Task instructions>
Locate "none -> lime brick A12 level 2" in the data below, then output the line it is on and all following lines through the last, word for word. Skip any pictures.

**********

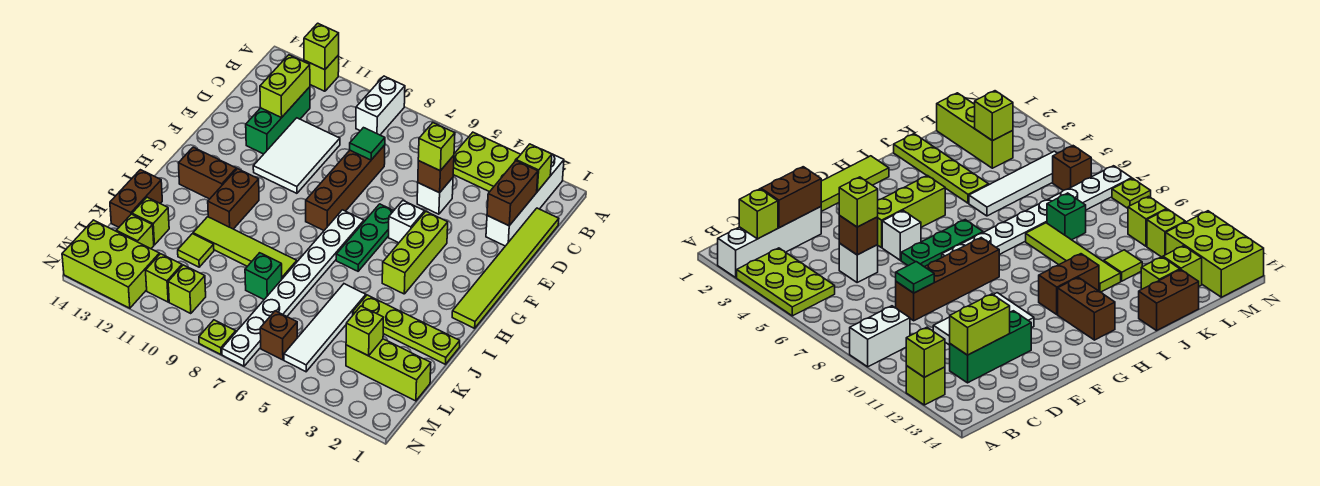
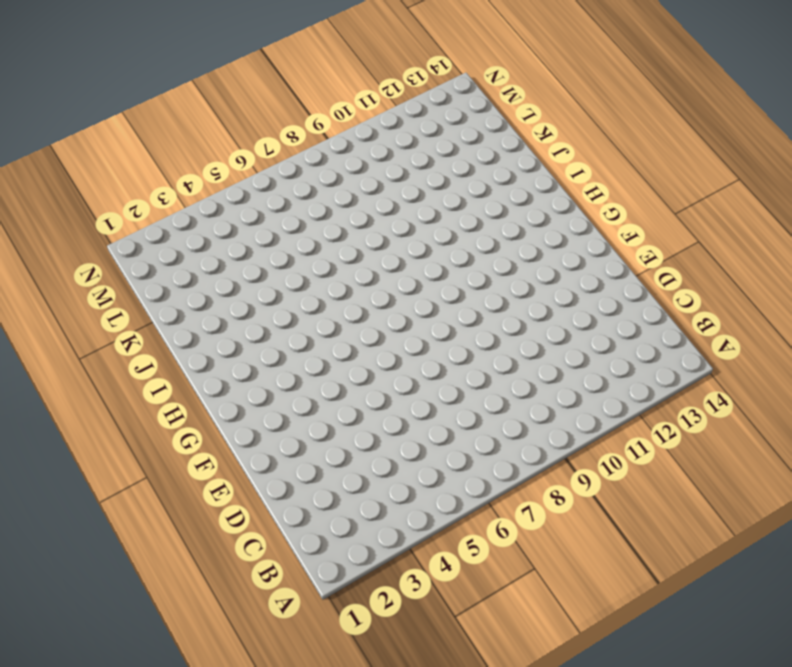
none -> white brick A2:D2 level 1
none -> lime plate A3:B5 level 1
none -> white brick A9:B9 level 1
none -> lime brick A12 level 1

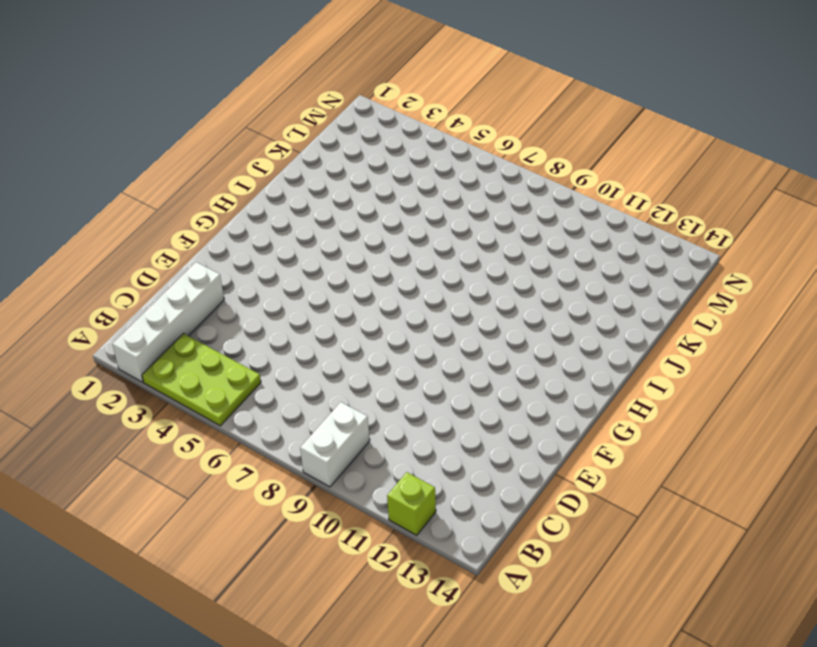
none -> lime tile C1:H1 level 1
none -> green brick C12:E12 level 1
none -> white brick D5 level 1
none -> brown brick D8:G8 level 1

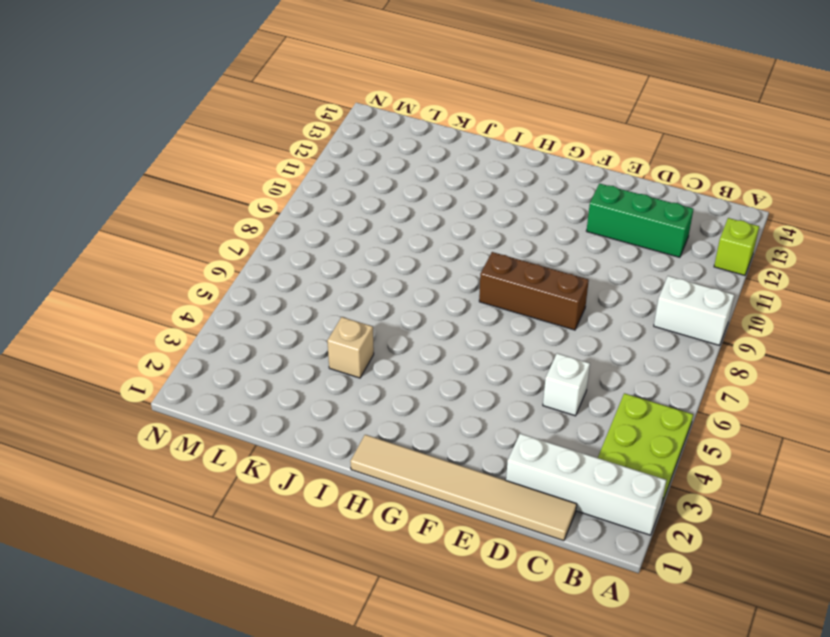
tan tile C1:H1 level 1 -> lime tile C1:H1 level 1
brown brick E8:G8 level 1 -> brown brick D8:G8 level 1
tan brick J4 level 1 -> lime plate J1:J4 level 1
none -> white tile D10:F11 level 1
none -> lime brick F4:H4 level 1
none -> white brick F5 level 1
none -> green plate F6:H6 level 1

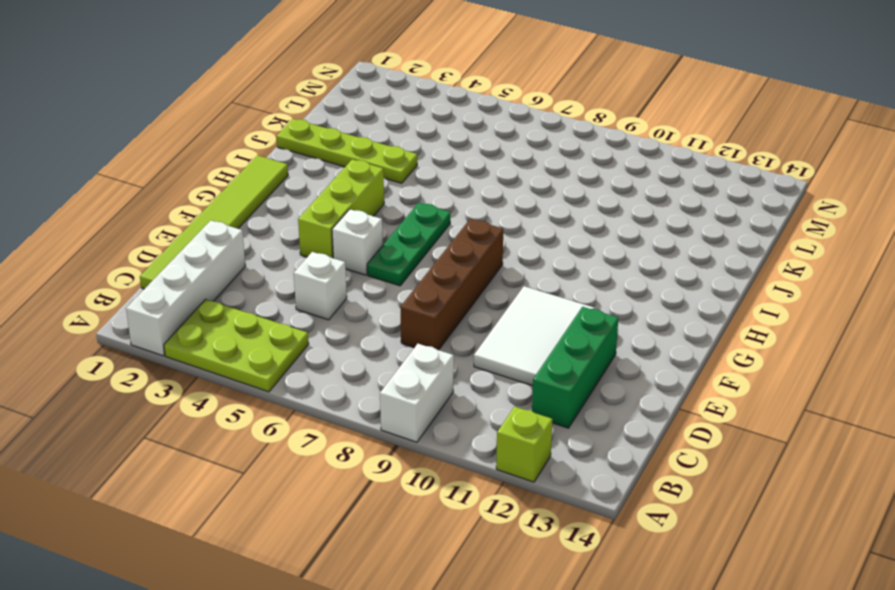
none -> white plate G7:N7 level 1
none -> brown brick H11:I11 level 1
none -> brown brick H12:H13 level 1
none -> white tile J5:M5 level 1

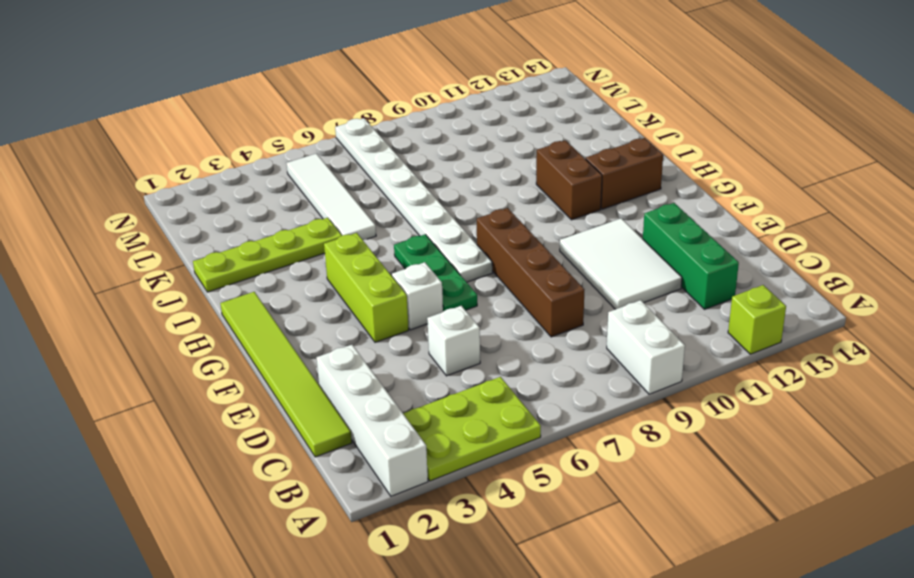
none -> lime tile J8:J11 level 1
none -> brown brick J14:K14 level 1
none -> green brick K8 level 1
none -> lime tile K11 level 1

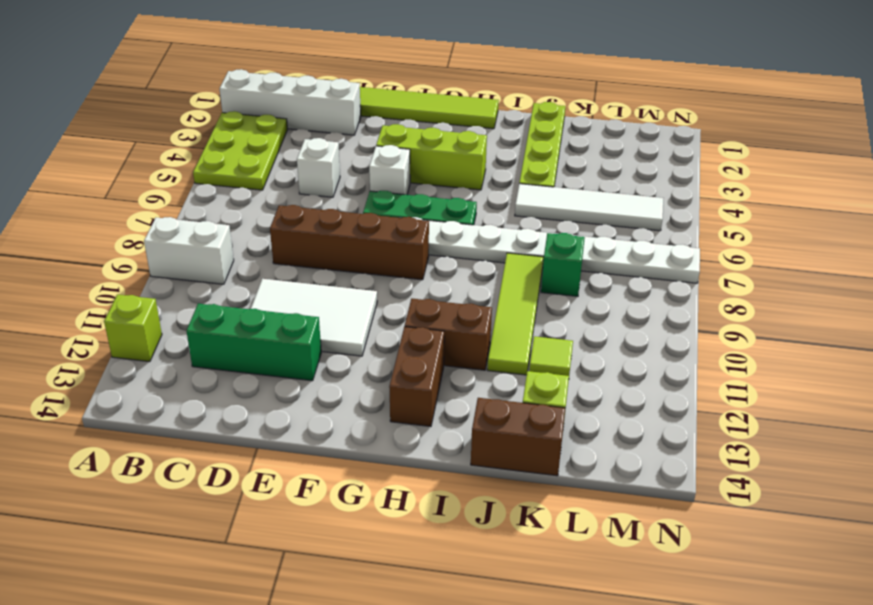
none -> lime brick L1:L3 level 1
none -> lime brick L13 level 1
none -> brown brick M6 level 1
none -> lime brick M10 level 1

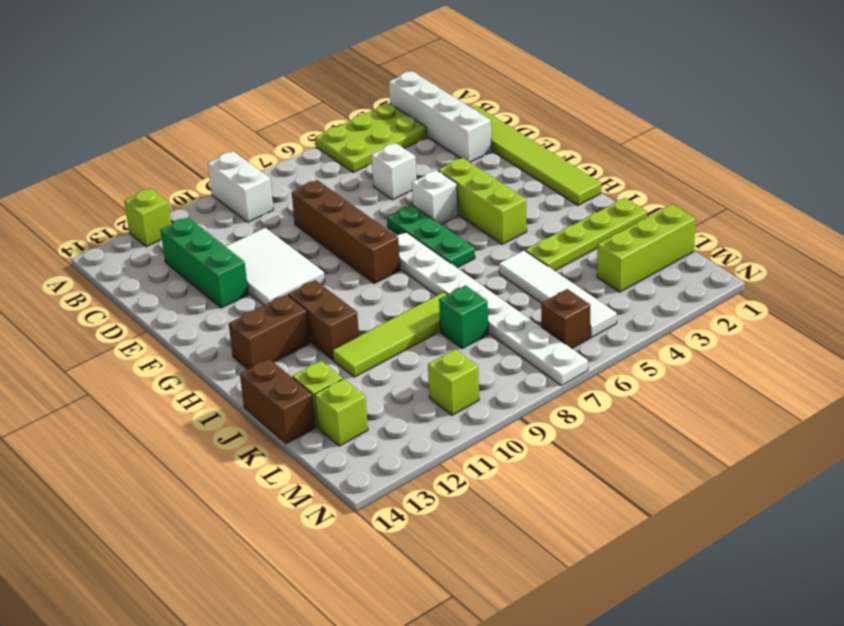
none -> lime tile K11 level 1
none -> lime brick M11 level 1
none -> lime brick M12:N14 level 1
none -> lime plate N8 level 1

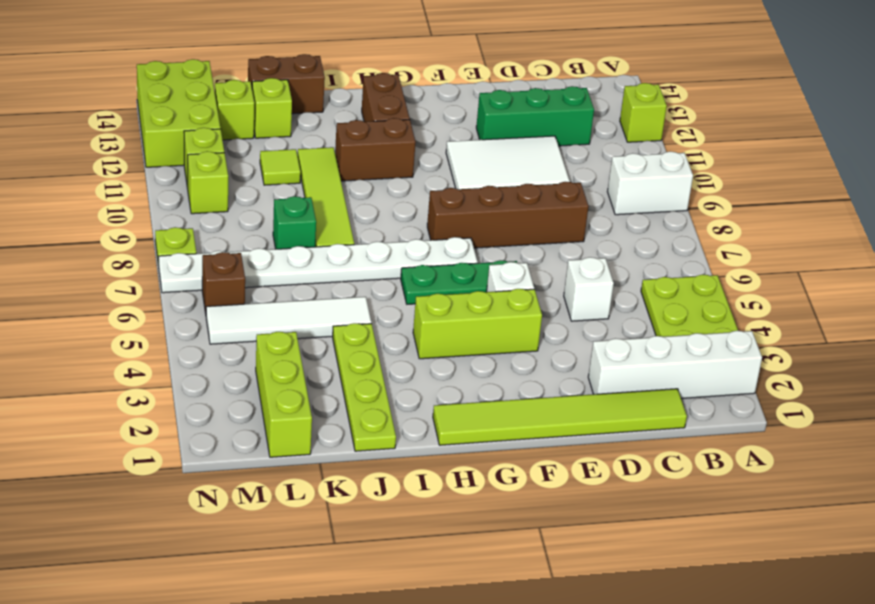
none -> lime brick A12 level 2
none -> lime brick B2 level 2
none -> brown brick C2:D2 level 2
none -> lime brick C12:D12 level 2

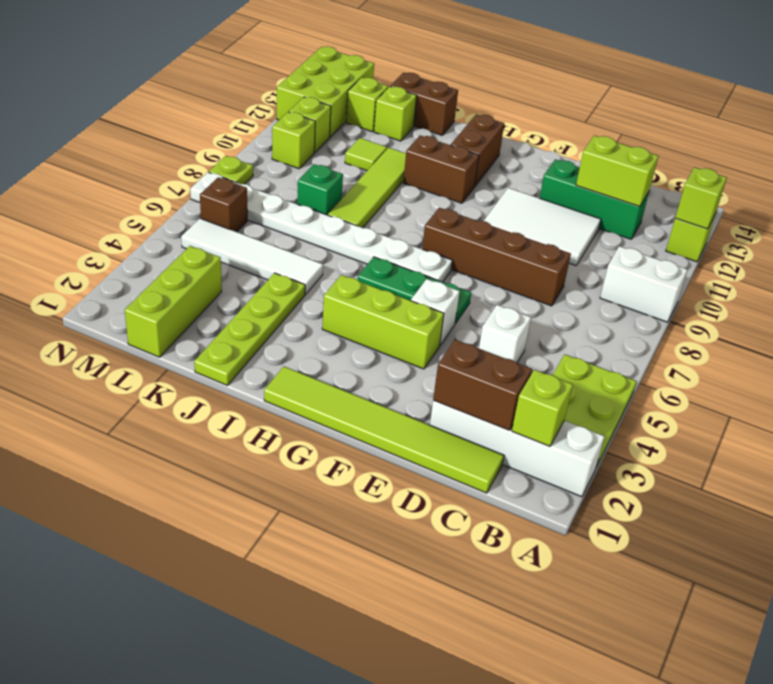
none -> brown brick D5 level 2
none -> green tile D8 level 2
none -> lime brick L3 level 2
none -> lime brick D5 level 3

**********

Response>
none -> lime brick A12 level 2
none -> lime brick B2 level 2
none -> brown brick C2:D2 level 2
none -> lime brick C12:D12 level 2

none -> brown brick D5 level 2
none -> green tile D8 level 2
none -> lime brick L3 level 2
none -> lime brick D5 level 3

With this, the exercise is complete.